_Source data_.
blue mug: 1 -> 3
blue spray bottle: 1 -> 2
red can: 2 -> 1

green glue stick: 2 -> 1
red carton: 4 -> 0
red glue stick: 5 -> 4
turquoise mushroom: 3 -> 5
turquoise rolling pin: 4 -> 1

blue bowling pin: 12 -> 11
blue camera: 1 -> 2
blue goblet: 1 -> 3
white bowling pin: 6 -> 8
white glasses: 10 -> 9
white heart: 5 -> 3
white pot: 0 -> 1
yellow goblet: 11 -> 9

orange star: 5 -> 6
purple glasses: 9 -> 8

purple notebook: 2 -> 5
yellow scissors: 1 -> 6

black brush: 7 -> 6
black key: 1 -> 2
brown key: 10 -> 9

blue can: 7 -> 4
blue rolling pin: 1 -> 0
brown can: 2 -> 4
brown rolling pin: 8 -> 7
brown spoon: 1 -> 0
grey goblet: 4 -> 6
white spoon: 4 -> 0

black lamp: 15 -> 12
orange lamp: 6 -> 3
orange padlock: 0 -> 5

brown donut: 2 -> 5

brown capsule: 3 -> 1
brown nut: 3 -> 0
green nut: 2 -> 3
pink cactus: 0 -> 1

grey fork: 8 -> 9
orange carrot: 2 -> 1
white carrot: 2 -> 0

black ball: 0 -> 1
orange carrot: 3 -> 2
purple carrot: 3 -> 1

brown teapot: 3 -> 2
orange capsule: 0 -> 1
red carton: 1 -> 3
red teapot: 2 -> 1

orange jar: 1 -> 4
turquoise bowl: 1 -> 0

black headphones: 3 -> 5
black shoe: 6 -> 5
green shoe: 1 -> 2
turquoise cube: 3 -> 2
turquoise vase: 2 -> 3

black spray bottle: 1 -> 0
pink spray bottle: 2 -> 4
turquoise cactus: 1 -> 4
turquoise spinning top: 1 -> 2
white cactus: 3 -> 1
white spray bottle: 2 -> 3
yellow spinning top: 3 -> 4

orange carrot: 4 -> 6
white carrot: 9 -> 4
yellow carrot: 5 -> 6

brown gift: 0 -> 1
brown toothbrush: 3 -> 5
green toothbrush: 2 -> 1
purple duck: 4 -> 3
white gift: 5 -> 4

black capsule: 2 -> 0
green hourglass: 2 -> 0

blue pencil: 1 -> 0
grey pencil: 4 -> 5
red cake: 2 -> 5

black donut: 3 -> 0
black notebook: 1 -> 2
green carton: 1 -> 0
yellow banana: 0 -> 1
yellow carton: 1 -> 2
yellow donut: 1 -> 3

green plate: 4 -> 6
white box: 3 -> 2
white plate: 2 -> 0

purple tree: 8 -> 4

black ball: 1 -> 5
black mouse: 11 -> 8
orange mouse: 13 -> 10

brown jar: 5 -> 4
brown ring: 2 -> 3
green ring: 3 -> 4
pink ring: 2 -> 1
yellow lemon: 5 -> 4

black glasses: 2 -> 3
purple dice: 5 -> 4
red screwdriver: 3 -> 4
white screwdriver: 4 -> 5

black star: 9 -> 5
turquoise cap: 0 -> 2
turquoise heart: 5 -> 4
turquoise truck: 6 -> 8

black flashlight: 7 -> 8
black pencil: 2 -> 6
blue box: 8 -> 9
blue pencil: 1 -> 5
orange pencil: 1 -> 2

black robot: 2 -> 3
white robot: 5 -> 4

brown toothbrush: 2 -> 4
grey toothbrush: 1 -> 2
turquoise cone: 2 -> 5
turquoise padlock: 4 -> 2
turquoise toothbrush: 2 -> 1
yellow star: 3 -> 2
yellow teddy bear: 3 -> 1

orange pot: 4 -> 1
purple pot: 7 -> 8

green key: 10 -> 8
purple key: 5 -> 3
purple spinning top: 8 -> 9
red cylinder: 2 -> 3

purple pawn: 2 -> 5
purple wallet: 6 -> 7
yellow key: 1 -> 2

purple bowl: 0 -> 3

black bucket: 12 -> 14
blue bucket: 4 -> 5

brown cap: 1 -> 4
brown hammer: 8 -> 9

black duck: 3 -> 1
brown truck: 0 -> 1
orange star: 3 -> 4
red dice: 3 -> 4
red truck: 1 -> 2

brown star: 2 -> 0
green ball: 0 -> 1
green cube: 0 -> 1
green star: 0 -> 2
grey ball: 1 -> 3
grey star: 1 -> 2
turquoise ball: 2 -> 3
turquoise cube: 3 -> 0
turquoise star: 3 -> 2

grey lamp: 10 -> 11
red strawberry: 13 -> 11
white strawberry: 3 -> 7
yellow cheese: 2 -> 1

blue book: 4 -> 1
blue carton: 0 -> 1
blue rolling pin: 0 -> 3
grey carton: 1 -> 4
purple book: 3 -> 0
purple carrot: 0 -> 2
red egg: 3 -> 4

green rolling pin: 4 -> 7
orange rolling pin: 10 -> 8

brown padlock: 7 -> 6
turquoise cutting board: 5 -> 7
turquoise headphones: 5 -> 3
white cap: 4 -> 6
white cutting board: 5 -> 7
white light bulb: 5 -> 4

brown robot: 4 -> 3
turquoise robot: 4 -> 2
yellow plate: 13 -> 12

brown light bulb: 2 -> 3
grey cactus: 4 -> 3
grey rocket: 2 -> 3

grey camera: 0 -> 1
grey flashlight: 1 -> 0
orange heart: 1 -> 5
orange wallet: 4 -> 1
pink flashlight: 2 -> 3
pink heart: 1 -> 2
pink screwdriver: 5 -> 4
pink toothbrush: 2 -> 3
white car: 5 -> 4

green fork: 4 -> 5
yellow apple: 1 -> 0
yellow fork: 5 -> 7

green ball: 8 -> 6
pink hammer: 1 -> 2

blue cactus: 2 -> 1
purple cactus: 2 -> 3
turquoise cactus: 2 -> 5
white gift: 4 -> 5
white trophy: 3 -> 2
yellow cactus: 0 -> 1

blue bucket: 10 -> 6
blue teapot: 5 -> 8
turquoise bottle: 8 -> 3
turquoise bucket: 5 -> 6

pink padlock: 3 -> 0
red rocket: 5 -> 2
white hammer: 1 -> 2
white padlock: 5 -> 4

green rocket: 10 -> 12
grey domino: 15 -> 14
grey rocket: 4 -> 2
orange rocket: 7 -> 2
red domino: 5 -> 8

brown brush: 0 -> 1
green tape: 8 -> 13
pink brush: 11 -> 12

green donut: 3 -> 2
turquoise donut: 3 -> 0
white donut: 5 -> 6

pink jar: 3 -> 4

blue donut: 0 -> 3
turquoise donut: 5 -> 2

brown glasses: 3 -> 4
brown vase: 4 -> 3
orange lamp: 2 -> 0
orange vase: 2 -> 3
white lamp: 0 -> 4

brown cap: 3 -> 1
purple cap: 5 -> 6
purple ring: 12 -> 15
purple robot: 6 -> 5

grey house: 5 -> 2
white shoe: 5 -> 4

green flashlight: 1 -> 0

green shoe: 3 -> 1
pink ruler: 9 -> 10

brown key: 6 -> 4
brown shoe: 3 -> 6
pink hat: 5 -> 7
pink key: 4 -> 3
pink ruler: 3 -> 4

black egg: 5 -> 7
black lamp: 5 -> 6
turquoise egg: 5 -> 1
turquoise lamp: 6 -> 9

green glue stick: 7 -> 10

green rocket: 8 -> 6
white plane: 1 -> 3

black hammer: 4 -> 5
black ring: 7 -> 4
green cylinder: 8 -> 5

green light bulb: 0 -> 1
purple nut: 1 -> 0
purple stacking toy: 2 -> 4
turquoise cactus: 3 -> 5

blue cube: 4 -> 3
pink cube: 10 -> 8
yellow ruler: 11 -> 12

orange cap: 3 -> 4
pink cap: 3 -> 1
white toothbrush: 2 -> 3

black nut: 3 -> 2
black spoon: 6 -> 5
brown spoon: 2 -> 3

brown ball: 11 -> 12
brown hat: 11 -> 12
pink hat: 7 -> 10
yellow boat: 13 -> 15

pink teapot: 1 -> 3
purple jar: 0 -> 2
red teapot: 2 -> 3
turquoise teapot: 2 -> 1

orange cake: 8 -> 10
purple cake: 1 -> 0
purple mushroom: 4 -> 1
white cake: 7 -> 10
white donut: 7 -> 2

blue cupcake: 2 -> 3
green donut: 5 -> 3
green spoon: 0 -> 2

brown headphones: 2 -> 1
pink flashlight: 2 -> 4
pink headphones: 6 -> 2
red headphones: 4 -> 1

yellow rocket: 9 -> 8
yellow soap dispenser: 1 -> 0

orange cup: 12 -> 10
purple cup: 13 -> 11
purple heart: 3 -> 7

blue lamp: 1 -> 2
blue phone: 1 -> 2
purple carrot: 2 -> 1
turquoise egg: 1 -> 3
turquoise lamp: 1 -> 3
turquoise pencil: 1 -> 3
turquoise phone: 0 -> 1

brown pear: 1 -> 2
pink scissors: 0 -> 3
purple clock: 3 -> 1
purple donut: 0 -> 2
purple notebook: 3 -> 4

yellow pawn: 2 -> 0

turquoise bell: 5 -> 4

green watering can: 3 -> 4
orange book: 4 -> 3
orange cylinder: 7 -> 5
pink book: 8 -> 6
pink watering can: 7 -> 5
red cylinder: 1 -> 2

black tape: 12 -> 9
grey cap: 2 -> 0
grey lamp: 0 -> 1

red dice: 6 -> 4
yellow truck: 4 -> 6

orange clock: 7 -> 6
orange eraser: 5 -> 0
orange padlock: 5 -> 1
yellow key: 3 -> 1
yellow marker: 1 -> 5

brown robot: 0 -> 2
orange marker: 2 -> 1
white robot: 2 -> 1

_Task details_. From the beginning of the listing above down to the line with "white box: 3 -> 2", every line should be restated exactly.

_Answer to the problem_.
blue mug: 1 -> 3
blue spray bottle: 1 -> 2
red can: 2 -> 1

green glue stick: 2 -> 1
red carton: 4 -> 0
red glue stick: 5 -> 4
turquoise mushroom: 3 -> 5
turquoise rolling pin: 4 -> 1

blue bowling pin: 12 -> 11
blue camera: 1 -> 2
blue goblet: 1 -> 3
white bowling pin: 6 -> 8
white glasses: 10 -> 9
white heart: 5 -> 3
white pot: 0 -> 1
yellow goblet: 11 -> 9

orange star: 5 -> 6
purple glasses: 9 -> 8

purple notebook: 2 -> 5
yellow scissors: 1 -> 6

black brush: 7 -> 6
black key: 1 -> 2
brown key: 10 -> 9

blue can: 7 -> 4
blue rolling pin: 1 -> 0
brown can: 2 -> 4
brown rolling pin: 8 -> 7
brown spoon: 1 -> 0
grey goblet: 4 -> 6
white spoon: 4 -> 0

black lamp: 15 -> 12
orange lamp: 6 -> 3
orange padlock: 0 -> 5

brown donut: 2 -> 5

brown capsule: 3 -> 1
brown nut: 3 -> 0
green nut: 2 -> 3
pink cactus: 0 -> 1

grey fork: 8 -> 9
orange carrot: 2 -> 1
white carrot: 2 -> 0

black ball: 0 -> 1
orange carrot: 3 -> 2
purple carrot: 3 -> 1

brown teapot: 3 -> 2
orange capsule: 0 -> 1
red carton: 1 -> 3
red teapot: 2 -> 1

orange jar: 1 -> 4
turquoise bowl: 1 -> 0

black headphones: 3 -> 5
black shoe: 6 -> 5
green shoe: 1 -> 2
turquoise cube: 3 -> 2
turquoise vase: 2 -> 3

black spray bottle: 1 -> 0
pink spray bottle: 2 -> 4
turquoise cactus: 1 -> 4
turquoise spinning top: 1 -> 2
white cactus: 3 -> 1
white spray bottle: 2 -> 3
yellow spinning top: 3 -> 4

orange carrot: 4 -> 6
white carrot: 9 -> 4
yellow carrot: 5 -> 6

brown gift: 0 -> 1
brown toothbrush: 3 -> 5
green toothbrush: 2 -> 1
purple duck: 4 -> 3
white gift: 5 -> 4

black capsule: 2 -> 0
green hourglass: 2 -> 0

blue pencil: 1 -> 0
grey pencil: 4 -> 5
red cake: 2 -> 5

black donut: 3 -> 0
black notebook: 1 -> 2
green carton: 1 -> 0
yellow banana: 0 -> 1
yellow carton: 1 -> 2
yellow donut: 1 -> 3

green plate: 4 -> 6
white box: 3 -> 2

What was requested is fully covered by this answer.